[Problem to solve]
Using the listing below, report how many lines hold the word "ruler", and nothing else.

____ Exercise data

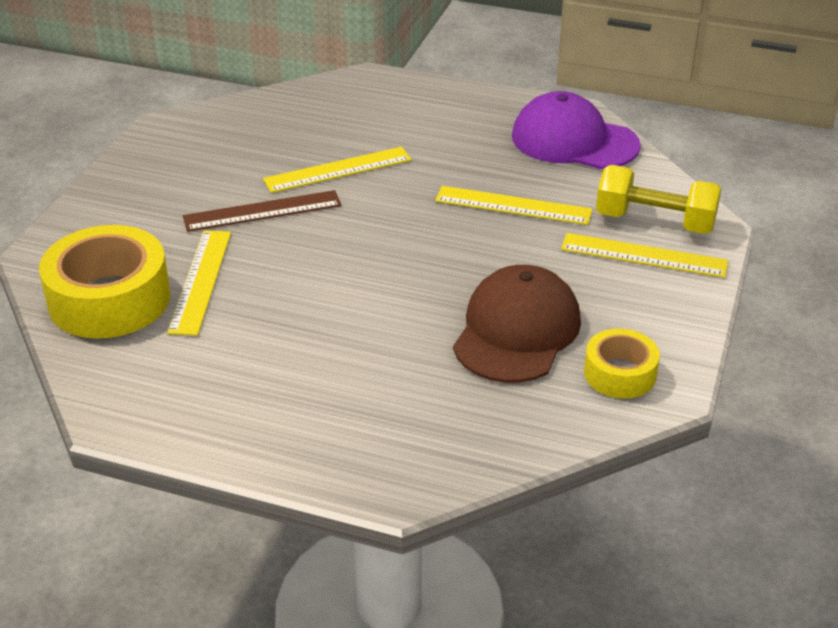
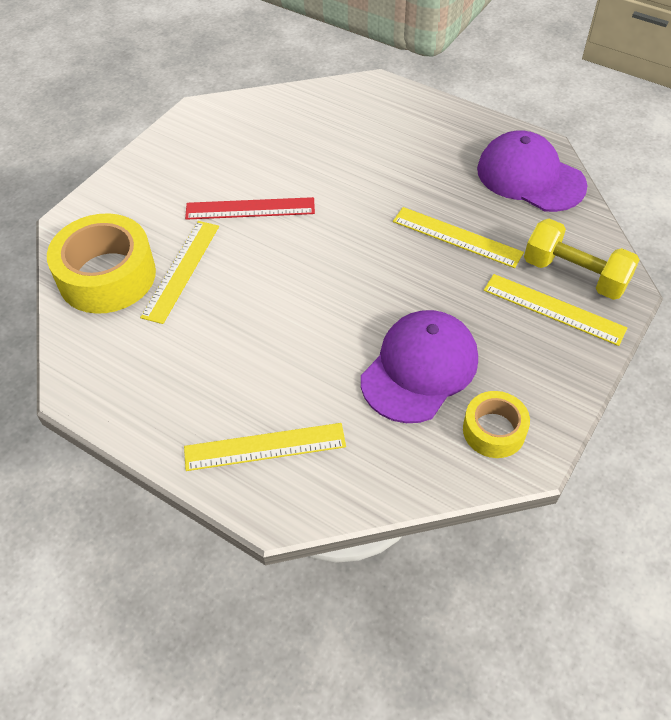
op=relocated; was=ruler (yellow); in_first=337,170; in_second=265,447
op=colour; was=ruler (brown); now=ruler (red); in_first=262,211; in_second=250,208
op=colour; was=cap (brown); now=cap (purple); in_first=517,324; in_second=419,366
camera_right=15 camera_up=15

________

[Response area]
2